§ What is being asked:
Look through the records below, and whenever a line contains "pink", copy it.

§ Dataset:
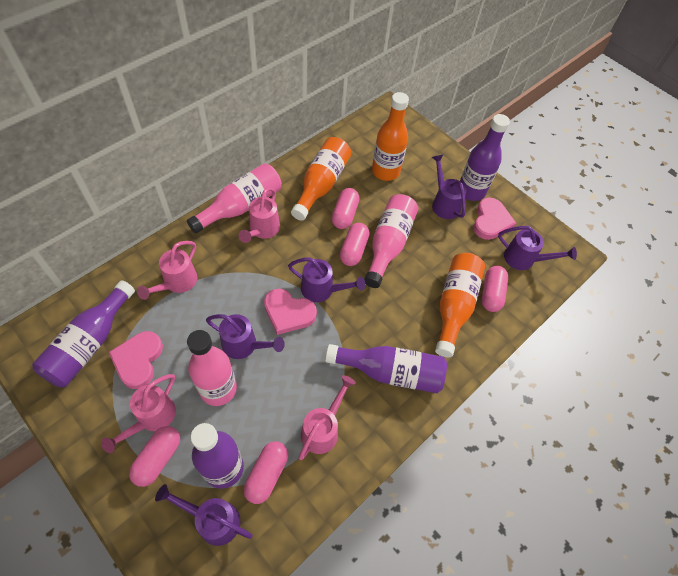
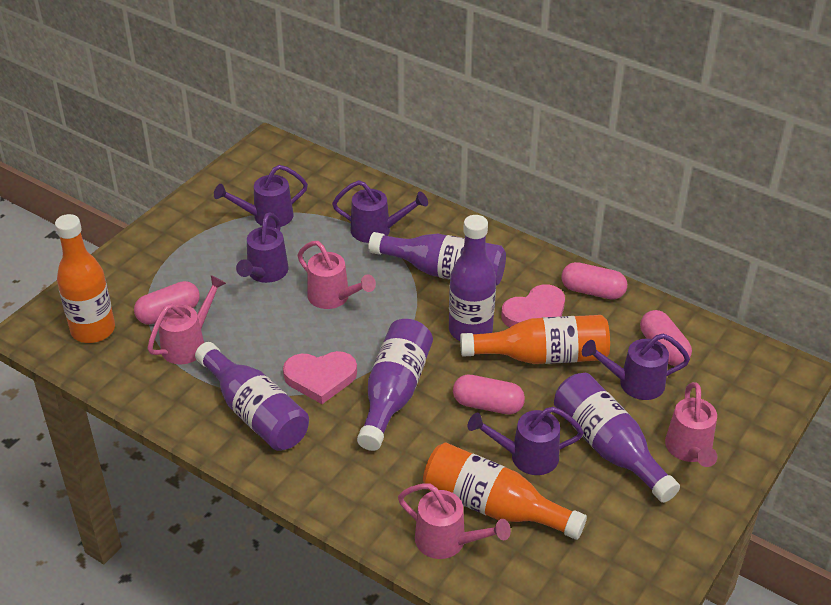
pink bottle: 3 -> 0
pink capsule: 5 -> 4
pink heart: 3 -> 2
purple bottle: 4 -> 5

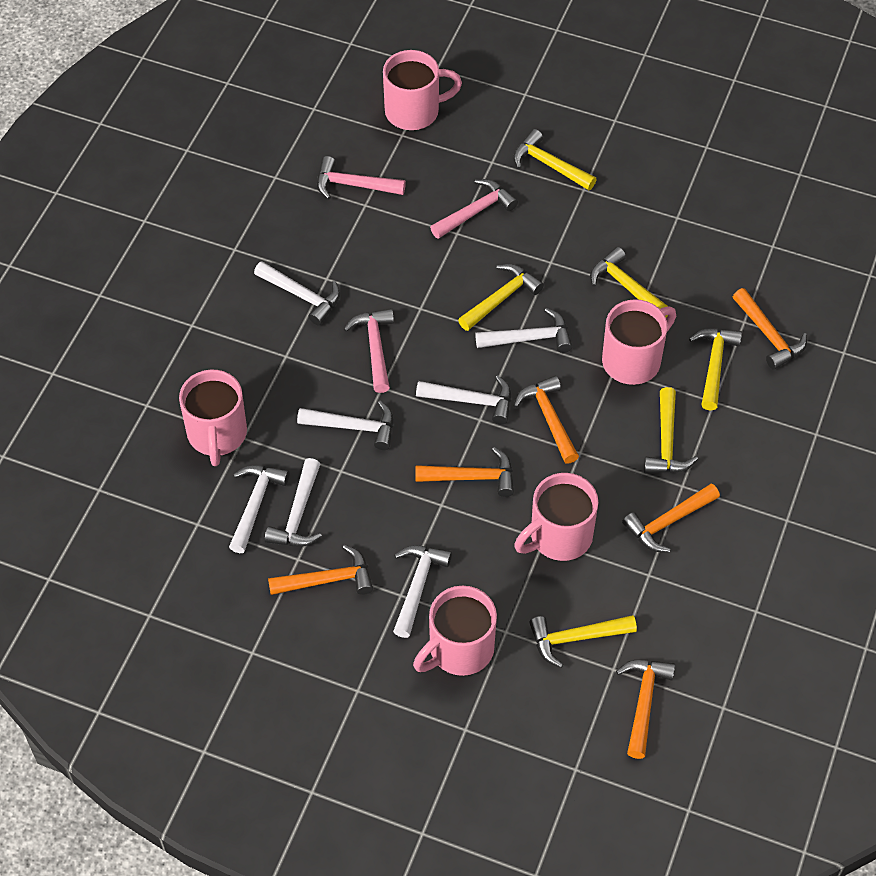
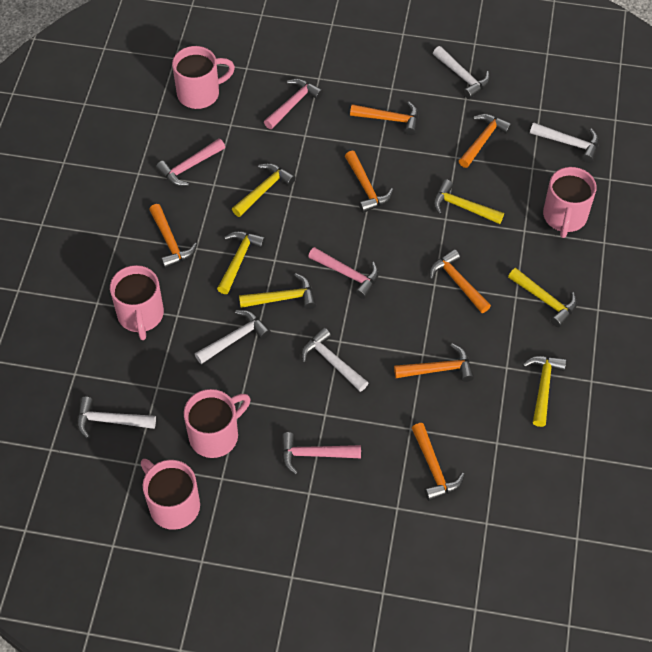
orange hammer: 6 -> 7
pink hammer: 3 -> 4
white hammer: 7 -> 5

§ Finished exercise:
pink bottle: 3 -> 0
pink capsule: 5 -> 4
pink heart: 3 -> 2
pink hammer: 3 -> 4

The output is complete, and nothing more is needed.